=== WHAT THE EXERCISE ASKS ===
Copy each entry precisely as written, and do not carry over the pictures.

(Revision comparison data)
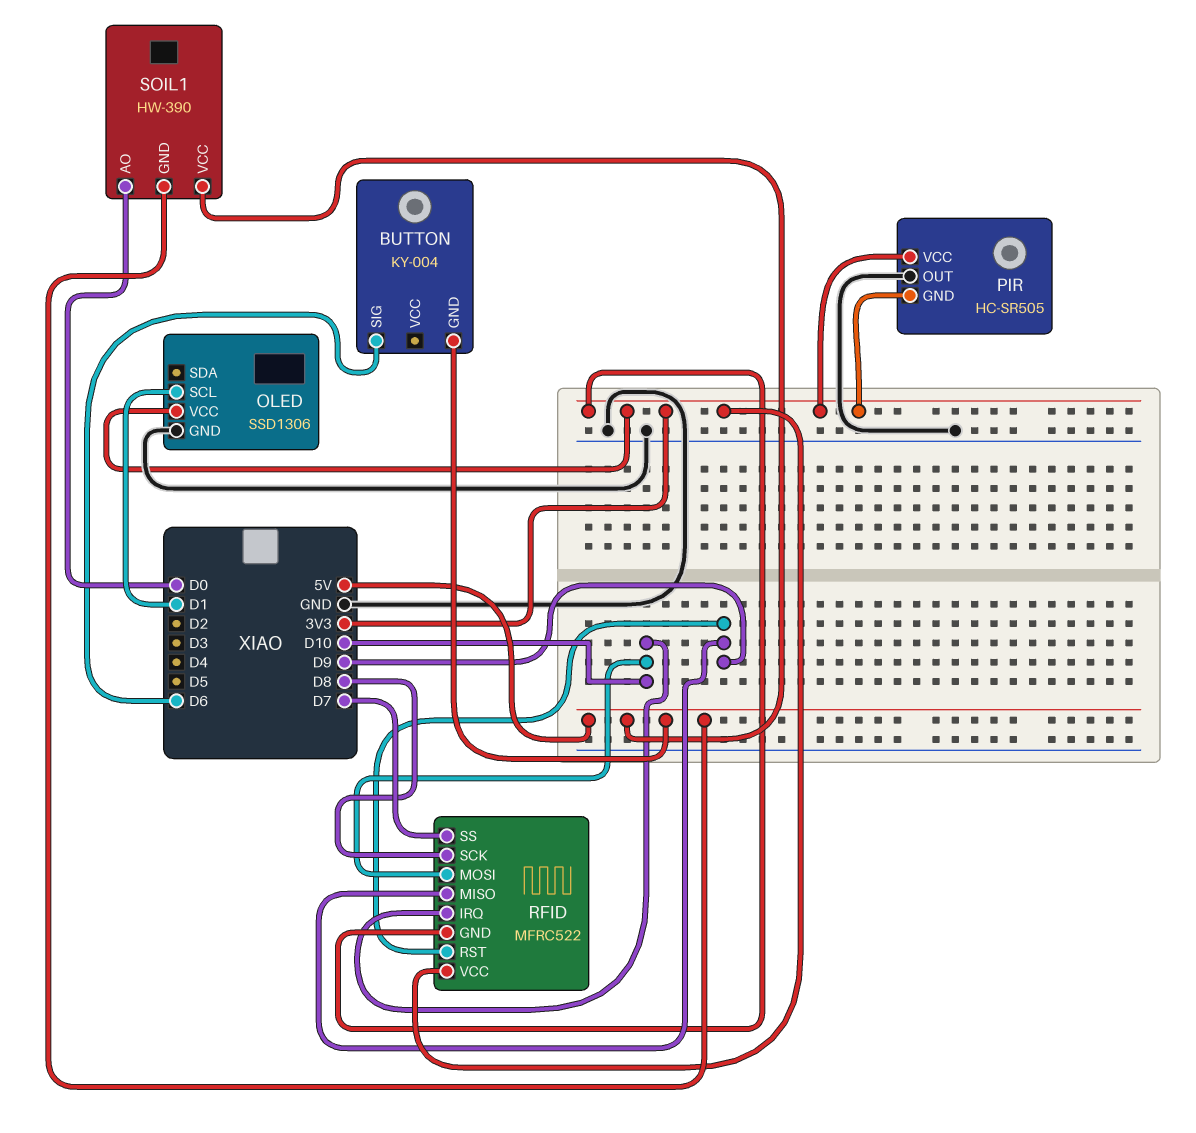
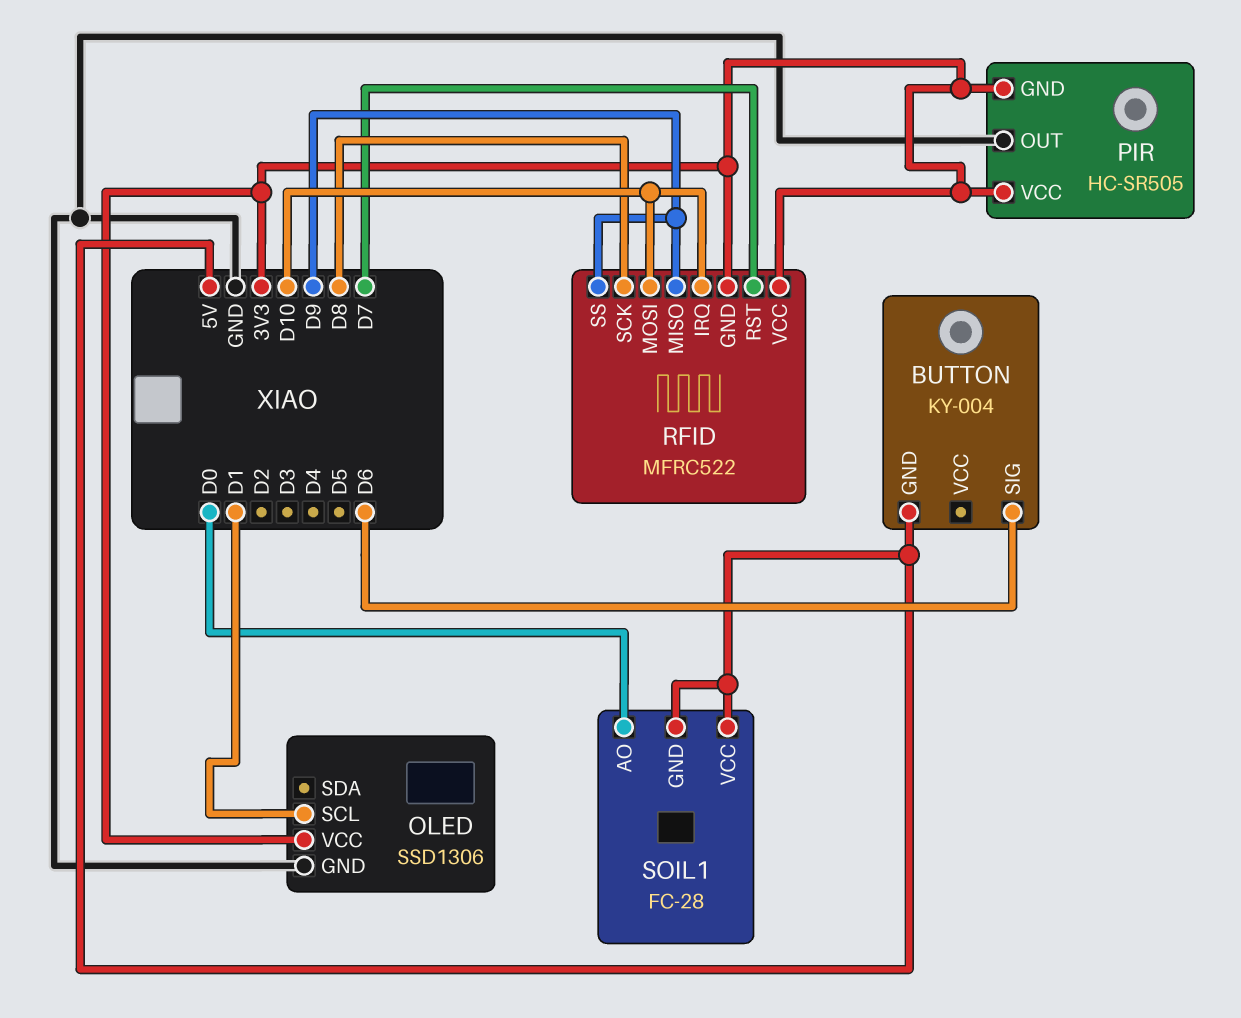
RFID pin RST: D9 -> D7
RFID pin SS: D7 -> D9
SOIL1: HW-390 -> FC-28

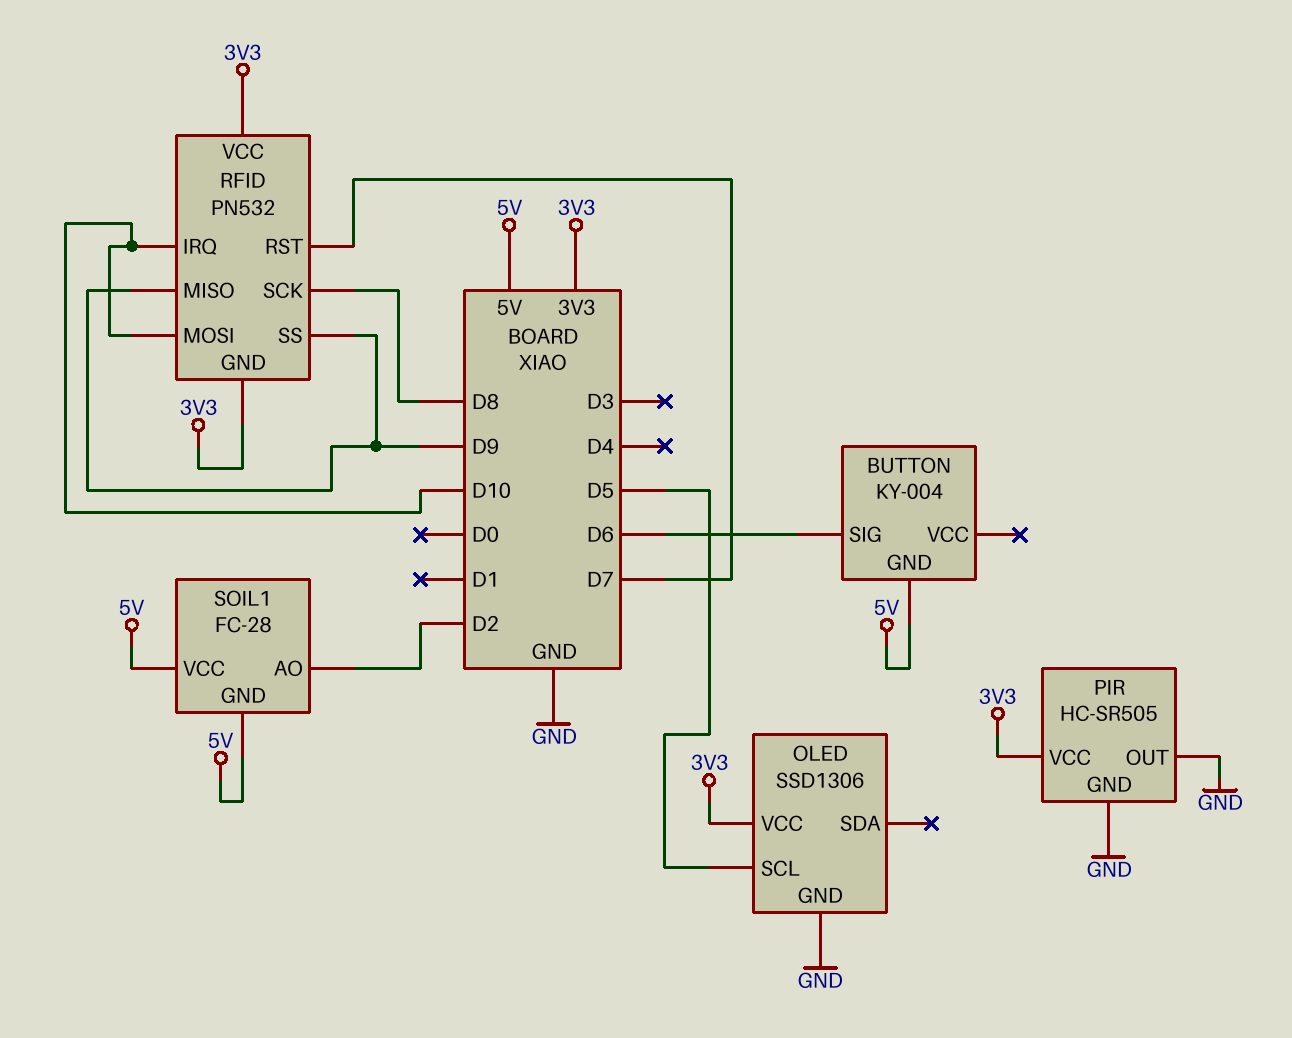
OLED pin SCL: D1 -> D5
PIR pin GND: 3V3 -> GND
RFID: MFRC522 -> PN532
SOIL1 pin AO: D0 -> D2

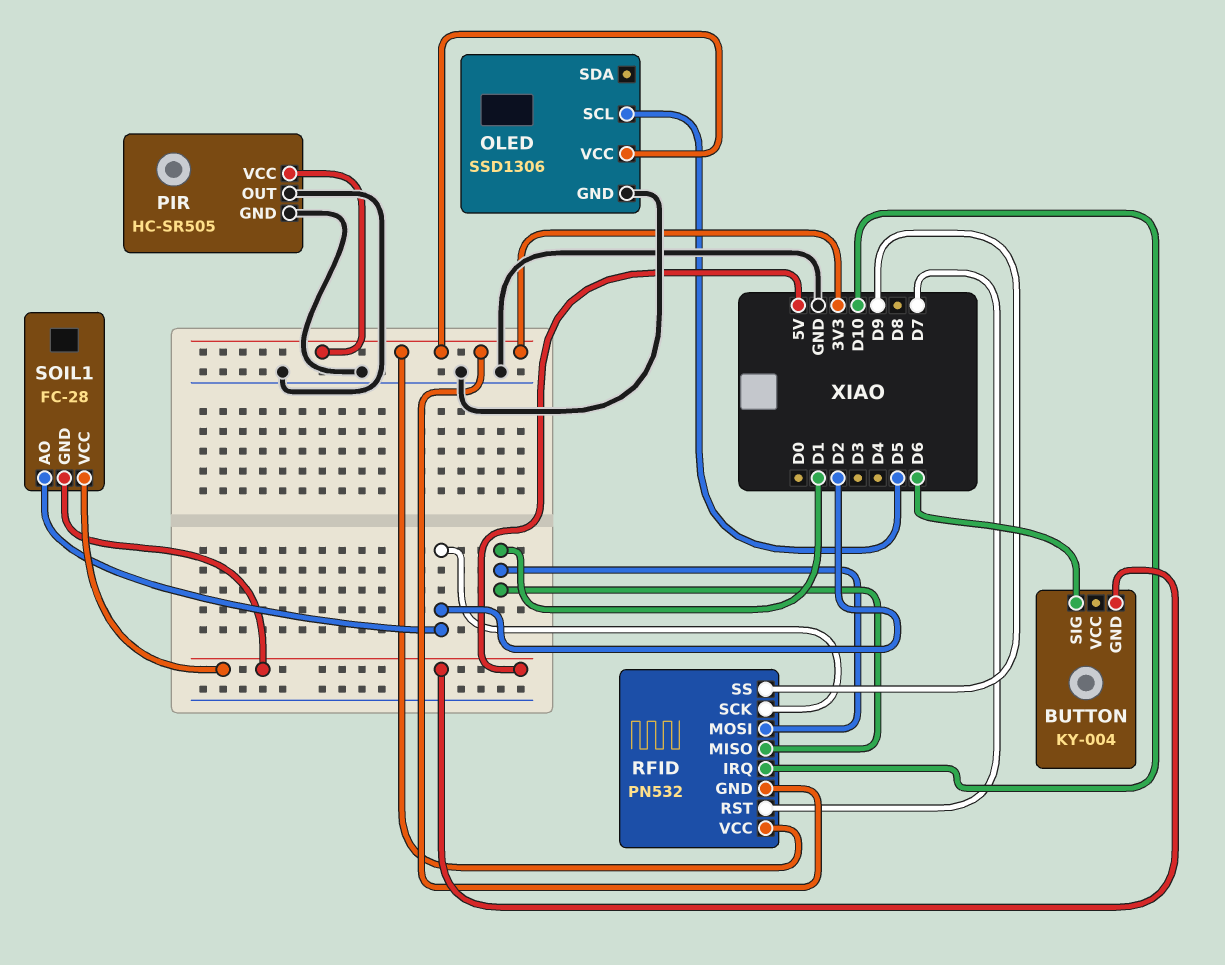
RFID pin MISO: D9 -> D1
RFID pin MOSI: D10 -> D1
RFID pin SCK: D8 -> D2

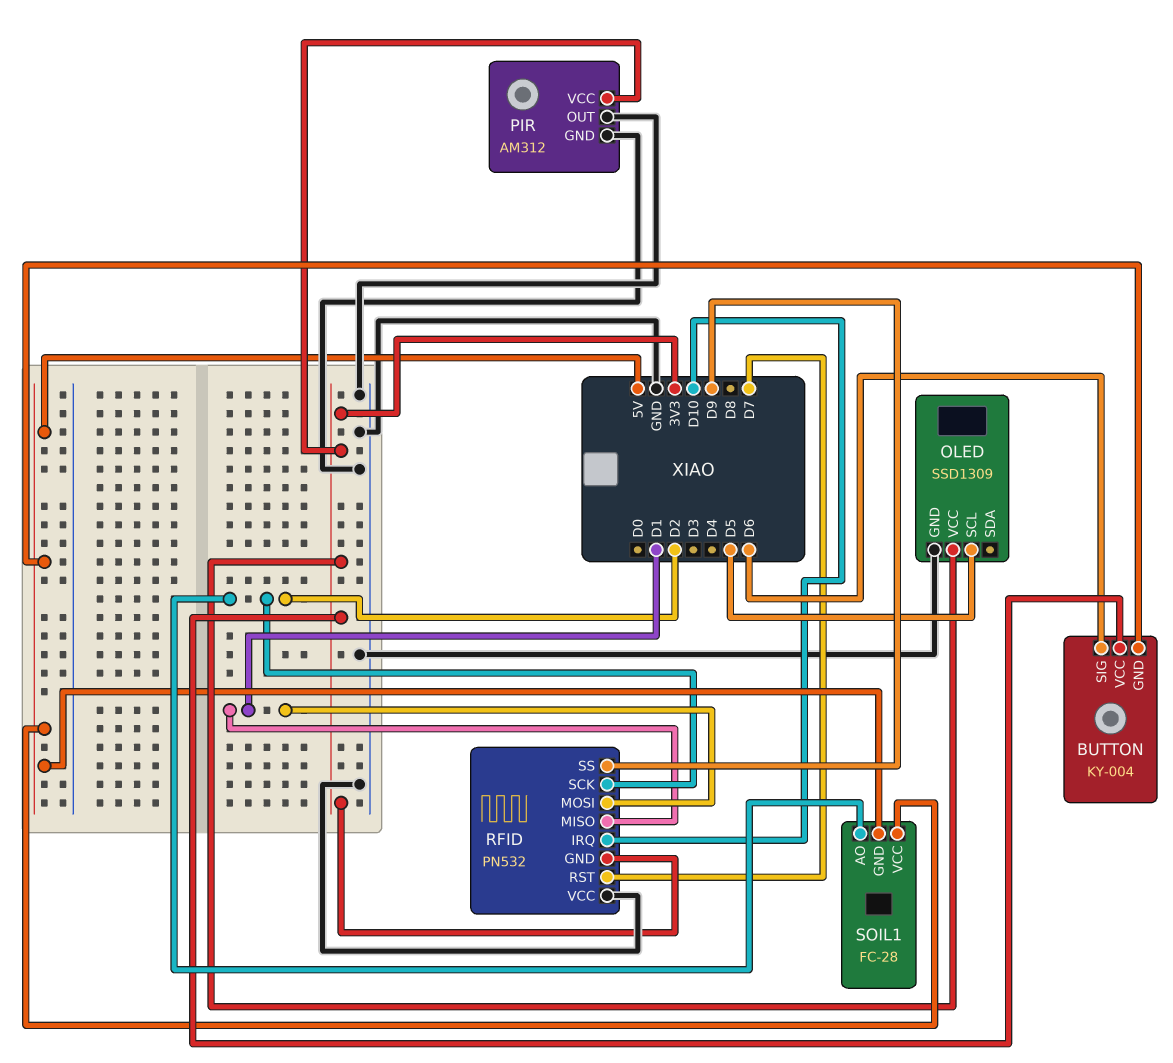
BUTTON pin VCC: none -> 3V3
OLED: SSD1306 -> SSD1309
PIR: HC-SR505 -> AM312
RFID pin VCC: 3V3 -> GND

=== WRITTEN ANSWER ===
RFID pin RST: D9 -> D7
RFID pin SS: D7 -> D9
SOIL1: HW-390 -> FC-28

OLED pin SCL: D1 -> D5
PIR pin GND: 3V3 -> GND
RFID: MFRC522 -> PN532
SOIL1 pin AO: D0 -> D2

RFID pin MISO: D9 -> D1
RFID pin MOSI: D10 -> D1
RFID pin SCK: D8 -> D2

BUTTON pin VCC: none -> 3V3
OLED: SSD1306 -> SSD1309
PIR: HC-SR505 -> AM312
RFID pin VCC: 3V3 -> GND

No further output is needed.